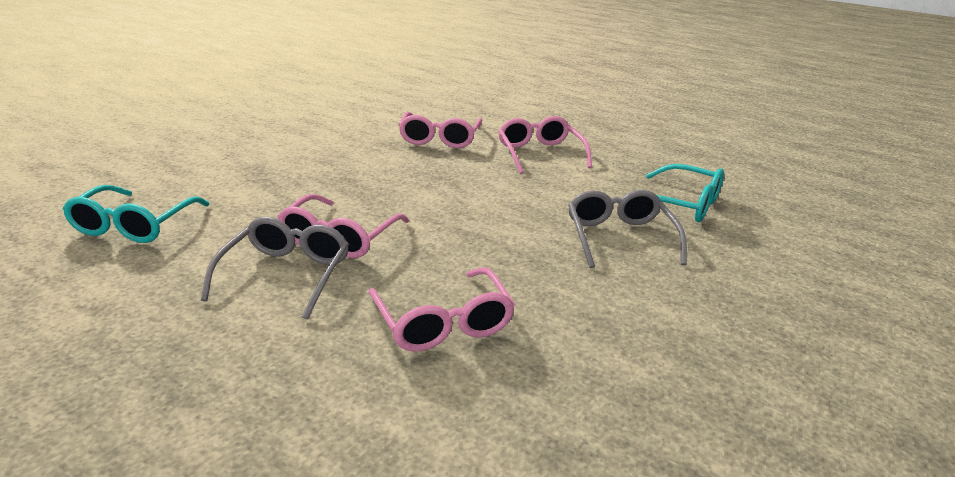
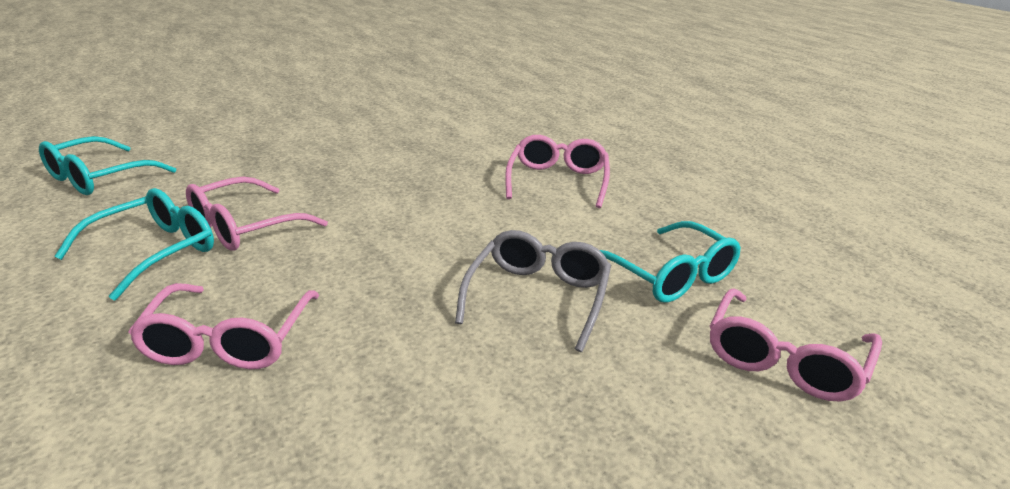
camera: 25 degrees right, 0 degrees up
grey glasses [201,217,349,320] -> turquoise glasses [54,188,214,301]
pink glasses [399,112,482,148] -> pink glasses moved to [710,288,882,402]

________

- [TASK TO CARRY OUT]: Set down the whole listing exactly as given, except for the pictures.

- [PROBLEM SOLUTION]:
camera: 25 degrees right, 0 degrees up
grey glasses [201,217,349,320] -> turquoise glasses [54,188,214,301]
pink glasses [399,112,482,148] -> pink glasses moved to [710,288,882,402]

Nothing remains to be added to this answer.